▸ To be done
Can you quote, word for word, the stretch of entries that opens with the line containing "Petra: 06:35 -> 10:35" and closes with the final entry, including both of those lines?

▸ Data lines
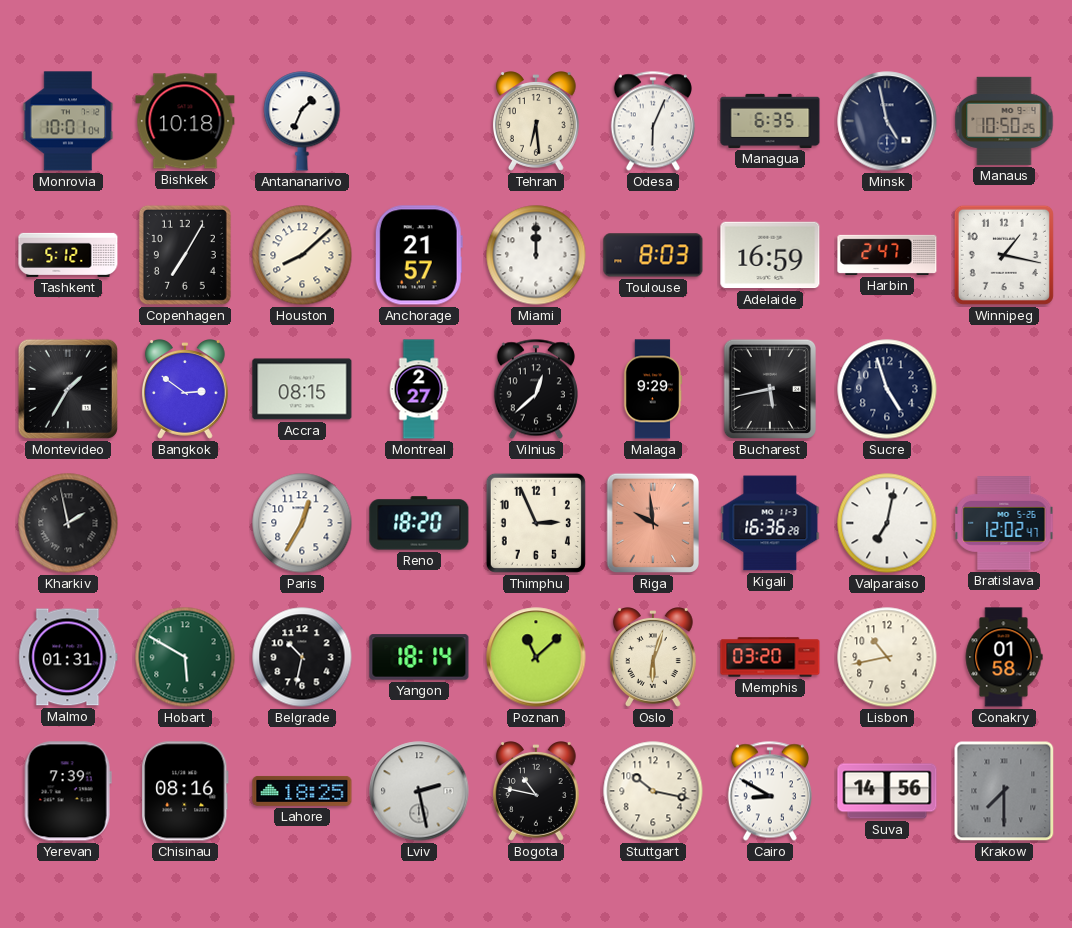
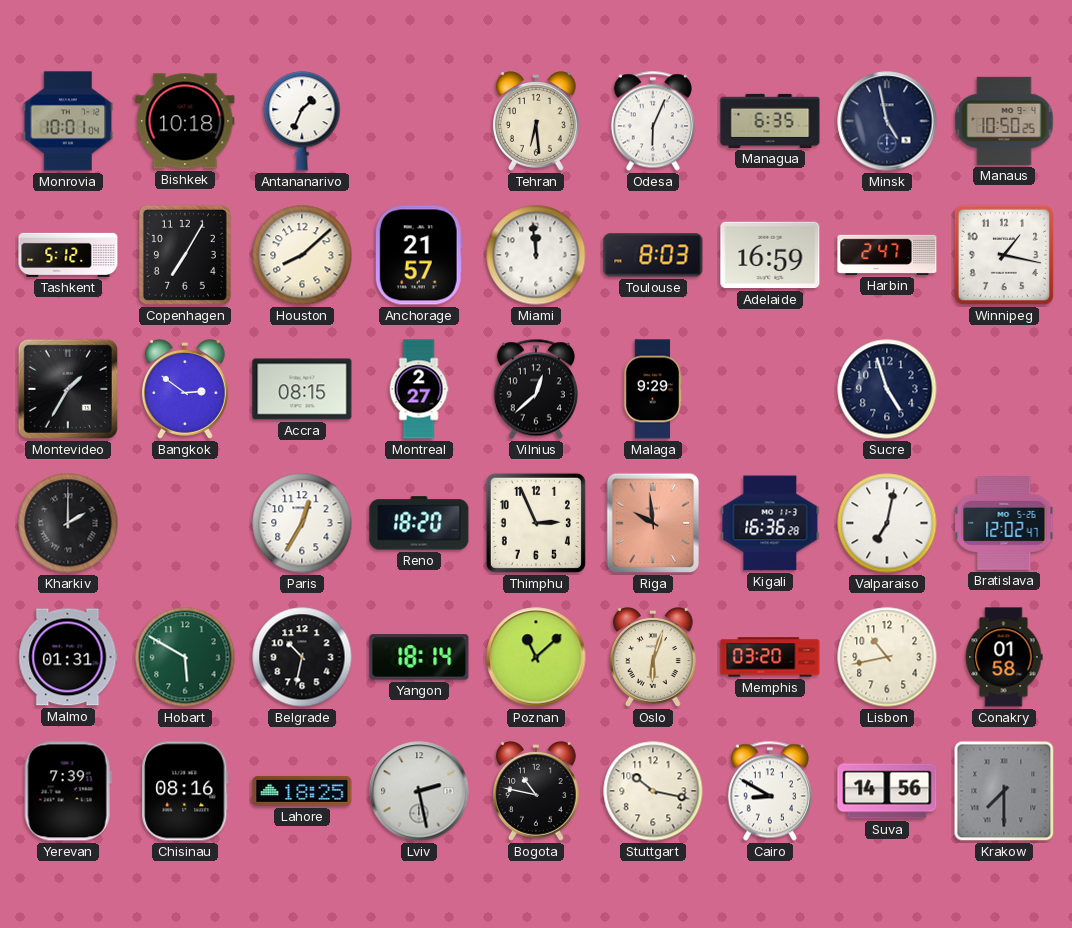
Miami: 12:00 -> 11:59
Bucharest: 5:43 -> none
Kharkiv: 1:58 -> 2:00
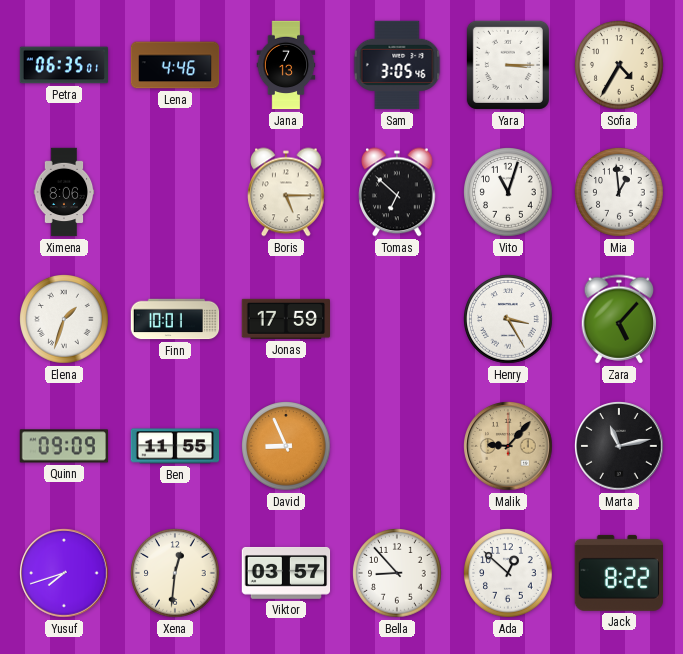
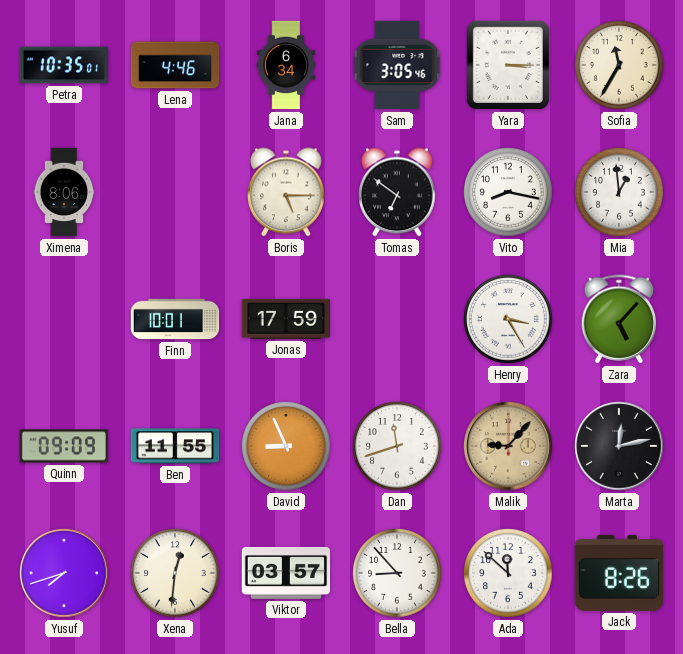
Petra: 06:35 -> 10:35
Jana: 7:13 -> 6:34
Sofia: 4:35 -> 11:35
Tomas: 6:52 -> 6:51
Vito: 11:03 -> 8:17
Elena: 1:33 -> none
Dan: none -> 11:42
Marta: 11:13 -> 12:13
Ada: 12:52 -> 11:52
Jack: 8:22 -> 8:26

▸ Answer to this task
Petra: 06:35 -> 10:35
Jana: 7:13 -> 6:34
Sofia: 4:35 -> 11:35
Tomas: 6:52 -> 6:51
Vito: 11:03 -> 8:17
Elena: 1:33 -> none
Dan: none -> 11:42
Marta: 11:13 -> 12:13
Ada: 12:52 -> 11:52
Jack: 8:22 -> 8:26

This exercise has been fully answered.